■ **What the task requires**: What is needed is an exact printout of all the data.

START Input for this task

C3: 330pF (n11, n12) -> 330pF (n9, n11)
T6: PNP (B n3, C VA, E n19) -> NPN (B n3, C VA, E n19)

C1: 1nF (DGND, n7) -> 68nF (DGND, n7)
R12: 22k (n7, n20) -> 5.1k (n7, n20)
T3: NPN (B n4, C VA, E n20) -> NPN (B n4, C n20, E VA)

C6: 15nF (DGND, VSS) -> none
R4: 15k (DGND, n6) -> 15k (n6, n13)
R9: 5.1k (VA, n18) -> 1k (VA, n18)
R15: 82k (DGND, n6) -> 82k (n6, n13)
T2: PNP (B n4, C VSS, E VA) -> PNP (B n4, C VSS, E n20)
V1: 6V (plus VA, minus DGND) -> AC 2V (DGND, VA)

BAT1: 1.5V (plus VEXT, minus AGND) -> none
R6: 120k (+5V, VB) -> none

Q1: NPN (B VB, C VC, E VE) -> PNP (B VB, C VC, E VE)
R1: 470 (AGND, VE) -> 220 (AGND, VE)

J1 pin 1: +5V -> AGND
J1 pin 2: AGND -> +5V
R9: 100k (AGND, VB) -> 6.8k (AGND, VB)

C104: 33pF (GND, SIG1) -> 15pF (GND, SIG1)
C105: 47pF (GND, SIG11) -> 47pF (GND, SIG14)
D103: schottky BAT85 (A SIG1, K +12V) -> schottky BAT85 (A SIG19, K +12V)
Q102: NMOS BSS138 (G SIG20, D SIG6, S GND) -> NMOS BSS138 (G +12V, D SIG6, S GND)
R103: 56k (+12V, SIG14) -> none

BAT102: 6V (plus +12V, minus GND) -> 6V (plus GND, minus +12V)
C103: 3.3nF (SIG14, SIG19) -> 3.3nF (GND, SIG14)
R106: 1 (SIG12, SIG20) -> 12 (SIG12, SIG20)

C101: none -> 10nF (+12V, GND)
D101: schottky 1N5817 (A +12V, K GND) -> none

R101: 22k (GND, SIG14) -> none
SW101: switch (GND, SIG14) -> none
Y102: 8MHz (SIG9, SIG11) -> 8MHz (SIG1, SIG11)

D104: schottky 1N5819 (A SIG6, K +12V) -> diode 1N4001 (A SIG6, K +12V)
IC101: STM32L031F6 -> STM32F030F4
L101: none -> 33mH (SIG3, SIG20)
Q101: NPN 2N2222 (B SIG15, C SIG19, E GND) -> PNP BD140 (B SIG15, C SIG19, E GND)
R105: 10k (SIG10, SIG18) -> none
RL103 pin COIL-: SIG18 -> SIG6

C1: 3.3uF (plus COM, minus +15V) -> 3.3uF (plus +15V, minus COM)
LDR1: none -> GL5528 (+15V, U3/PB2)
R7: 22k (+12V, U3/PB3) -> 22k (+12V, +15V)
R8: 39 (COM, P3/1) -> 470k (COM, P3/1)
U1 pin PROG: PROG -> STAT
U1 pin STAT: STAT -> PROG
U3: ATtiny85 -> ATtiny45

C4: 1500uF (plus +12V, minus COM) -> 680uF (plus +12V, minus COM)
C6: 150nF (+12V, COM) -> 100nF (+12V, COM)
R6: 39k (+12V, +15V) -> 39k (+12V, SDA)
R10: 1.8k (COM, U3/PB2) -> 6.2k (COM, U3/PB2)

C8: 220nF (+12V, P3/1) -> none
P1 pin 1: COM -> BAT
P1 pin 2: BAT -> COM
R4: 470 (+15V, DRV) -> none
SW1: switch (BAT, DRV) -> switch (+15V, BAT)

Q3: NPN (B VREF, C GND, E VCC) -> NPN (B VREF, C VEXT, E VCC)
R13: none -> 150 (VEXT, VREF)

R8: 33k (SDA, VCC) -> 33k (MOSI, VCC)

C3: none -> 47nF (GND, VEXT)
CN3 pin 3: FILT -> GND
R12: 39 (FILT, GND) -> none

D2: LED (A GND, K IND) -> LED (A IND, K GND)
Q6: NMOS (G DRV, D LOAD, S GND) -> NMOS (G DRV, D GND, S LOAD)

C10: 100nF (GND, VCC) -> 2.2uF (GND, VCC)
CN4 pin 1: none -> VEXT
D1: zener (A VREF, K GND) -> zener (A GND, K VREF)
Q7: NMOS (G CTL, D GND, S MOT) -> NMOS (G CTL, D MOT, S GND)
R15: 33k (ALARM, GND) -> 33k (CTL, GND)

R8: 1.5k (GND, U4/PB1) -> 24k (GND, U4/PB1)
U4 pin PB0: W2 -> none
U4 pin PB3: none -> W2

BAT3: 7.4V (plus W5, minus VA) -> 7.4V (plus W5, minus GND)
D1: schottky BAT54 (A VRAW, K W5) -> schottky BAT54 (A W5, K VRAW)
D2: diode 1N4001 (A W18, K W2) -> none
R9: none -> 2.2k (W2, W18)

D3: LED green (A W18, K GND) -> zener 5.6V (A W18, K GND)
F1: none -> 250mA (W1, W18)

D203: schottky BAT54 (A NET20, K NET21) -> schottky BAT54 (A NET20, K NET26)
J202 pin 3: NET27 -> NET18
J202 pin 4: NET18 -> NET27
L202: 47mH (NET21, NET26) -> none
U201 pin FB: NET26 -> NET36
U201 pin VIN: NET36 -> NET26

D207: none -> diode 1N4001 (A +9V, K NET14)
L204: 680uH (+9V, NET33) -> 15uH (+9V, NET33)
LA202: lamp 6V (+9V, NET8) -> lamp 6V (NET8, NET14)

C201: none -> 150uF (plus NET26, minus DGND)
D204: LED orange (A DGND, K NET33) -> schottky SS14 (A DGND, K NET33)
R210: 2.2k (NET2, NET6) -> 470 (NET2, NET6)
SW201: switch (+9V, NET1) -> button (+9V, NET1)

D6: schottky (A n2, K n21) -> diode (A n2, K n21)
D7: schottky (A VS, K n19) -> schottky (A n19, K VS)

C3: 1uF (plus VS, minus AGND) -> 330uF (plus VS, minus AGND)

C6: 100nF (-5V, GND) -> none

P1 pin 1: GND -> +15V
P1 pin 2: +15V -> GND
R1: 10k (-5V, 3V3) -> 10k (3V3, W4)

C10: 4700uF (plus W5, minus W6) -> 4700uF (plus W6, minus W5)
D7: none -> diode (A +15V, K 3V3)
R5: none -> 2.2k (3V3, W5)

END Input for this task

■ **Response to the task**:
C3: 330pF (n11, n12) -> 330pF (n9, n11)
T6: PNP (B n3, C VA, E n19) -> NPN (B n3, C VA, E n19)

C1: 1nF (DGND, n7) -> 68nF (DGND, n7)
R12: 22k (n7, n20) -> 5.1k (n7, n20)
T3: NPN (B n4, C VA, E n20) -> NPN (B n4, C n20, E VA)

C6: 15nF (DGND, VSS) -> none
R4: 15k (DGND, n6) -> 15k (n6, n13)
R9: 5.1k (VA, n18) -> 1k (VA, n18)
R15: 82k (DGND, n6) -> 82k (n6, n13)
T2: PNP (B n4, C VSS, E VA) -> PNP (B n4, C VSS, E n20)
V1: 6V (plus VA, minus DGND) -> AC 2V (DGND, VA)

BAT1: 1.5V (plus VEXT, minus AGND) -> none
R6: 120k (+5V, VB) -> none

Q1: NPN (B VB, C VC, E VE) -> PNP (B VB, C VC, E VE)
R1: 470 (AGND, VE) -> 220 (AGND, VE)

J1 pin 1: +5V -> AGND
J1 pin 2: AGND -> +5V
R9: 100k (AGND, VB) -> 6.8k (AGND, VB)

C104: 33pF (GND, SIG1) -> 15pF (GND, SIG1)
C105: 47pF (GND, SIG11) -> 47pF (GND, SIG14)
D103: schottky BAT85 (A SIG1, K +12V) -> schottky BAT85 (A SIG19, K +12V)
Q102: NMOS BSS138 (G SIG20, D SIG6, S GND) -> NMOS BSS138 (G +12V, D SIG6, S GND)
R103: 56k (+12V, SIG14) -> none

BAT102: 6V (plus +12V, minus GND) -> 6V (plus GND, minus +12V)
C103: 3.3nF (SIG14, SIG19) -> 3.3nF (GND, SIG14)
R106: 1 (SIG12, SIG20) -> 12 (SIG12, SIG20)

C101: none -> 10nF (+12V, GND)
D101: schottky 1N5817 (A +12V, K GND) -> none

R101: 22k (GND, SIG14) -> none
SW101: switch (GND, SIG14) -> none
Y102: 8MHz (SIG9, SIG11) -> 8MHz (SIG1, SIG11)

D104: schottky 1N5819 (A SIG6, K +12V) -> diode 1N4001 (A SIG6, K +12V)
IC101: STM32L031F6 -> STM32F030F4
L101: none -> 33mH (SIG3, SIG20)
Q101: NPN 2N2222 (B SIG15, C SIG19, E GND) -> PNP BD140 (B SIG15, C SIG19, E GND)
R105: 10k (SIG10, SIG18) -> none
RL103 pin COIL-: SIG18 -> SIG6

C1: 3.3uF (plus COM, minus +15V) -> 3.3uF (plus +15V, minus COM)
LDR1: none -> GL5528 (+15V, U3/PB2)
R7: 22k (+12V, U3/PB3) -> 22k (+12V, +15V)
R8: 39 (COM, P3/1) -> 470k (COM, P3/1)
U1 pin PROG: PROG -> STAT
U1 pin STAT: STAT -> PROG
U3: ATtiny85 -> ATtiny45

C4: 1500uF (plus +12V, minus COM) -> 680uF (plus +12V, minus COM)
C6: 150nF (+12V, COM) -> 100nF (+12V, COM)
R6: 39k (+12V, +15V) -> 39k (+12V, SDA)
R10: 1.8k (COM, U3/PB2) -> 6.2k (COM, U3/PB2)

C8: 220nF (+12V, P3/1) -> none
P1 pin 1: COM -> BAT
P1 pin 2: BAT -> COM
R4: 470 (+15V, DRV) -> none
SW1: switch (BAT, DRV) -> switch (+15V, BAT)

Q3: NPN (B VREF, C GND, E VCC) -> NPN (B VREF, C VEXT, E VCC)
R13: none -> 150 (VEXT, VREF)

R8: 33k (SDA, VCC) -> 33k (MOSI, VCC)

C3: none -> 47nF (GND, VEXT)
CN3 pin 3: FILT -> GND
R12: 39 (FILT, GND) -> none

D2: LED (A GND, K IND) -> LED (A IND, K GND)
Q6: NMOS (G DRV, D LOAD, S GND) -> NMOS (G DRV, D GND, S LOAD)

C10: 100nF (GND, VCC) -> 2.2uF (GND, VCC)
CN4 pin 1: none -> VEXT
D1: zener (A VREF, K GND) -> zener (A GND, K VREF)
Q7: NMOS (G CTL, D GND, S MOT) -> NMOS (G CTL, D MOT, S GND)
R15: 33k (ALARM, GND) -> 33k (CTL, GND)

R8: 1.5k (GND, U4/PB1) -> 24k (GND, U4/PB1)
U4 pin PB0: W2 -> none
U4 pin PB3: none -> W2

BAT3: 7.4V (plus W5, minus VA) -> 7.4V (plus W5, minus GND)
D1: schottky BAT54 (A VRAW, K W5) -> schottky BAT54 (A W5, K VRAW)
D2: diode 1N4001 (A W18, K W2) -> none
R9: none -> 2.2k (W2, W18)

D3: LED green (A W18, K GND) -> zener 5.6V (A W18, K GND)
F1: none -> 250mA (W1, W18)

D203: schottky BAT54 (A NET20, K NET21) -> schottky BAT54 (A NET20, K NET26)
J202 pin 3: NET27 -> NET18
J202 pin 4: NET18 -> NET27
L202: 47mH (NET21, NET26) -> none
U201 pin FB: NET26 -> NET36
U201 pin VIN: NET36 -> NET26

D207: none -> diode 1N4001 (A +9V, K NET14)
L204: 680uH (+9V, NET33) -> 15uH (+9V, NET33)
LA202: lamp 6V (+9V, NET8) -> lamp 6V (NET8, NET14)

C201: none -> 150uF (plus NET26, minus DGND)
D204: LED orange (A DGND, K NET33) -> schottky SS14 (A DGND, K NET33)
R210: 2.2k (NET2, NET6) -> 470 (NET2, NET6)
SW201: switch (+9V, NET1) -> button (+9V, NET1)

D6: schottky (A n2, K n21) -> diode (A n2, K n21)
D7: schottky (A VS, K n19) -> schottky (A n19, K VS)

C3: 1uF (plus VS, minus AGND) -> 330uF (plus VS, minus AGND)

C6: 100nF (-5V, GND) -> none

P1 pin 1: GND -> +15V
P1 pin 2: +15V -> GND
R1: 10k (-5V, 3V3) -> 10k (3V3, W4)

C10: 4700uF (plus W5, minus W6) -> 4700uF (plus W6, minus W5)
D7: none -> diode (A +15V, K 3V3)
R5: none -> 2.2k (3V3, W5)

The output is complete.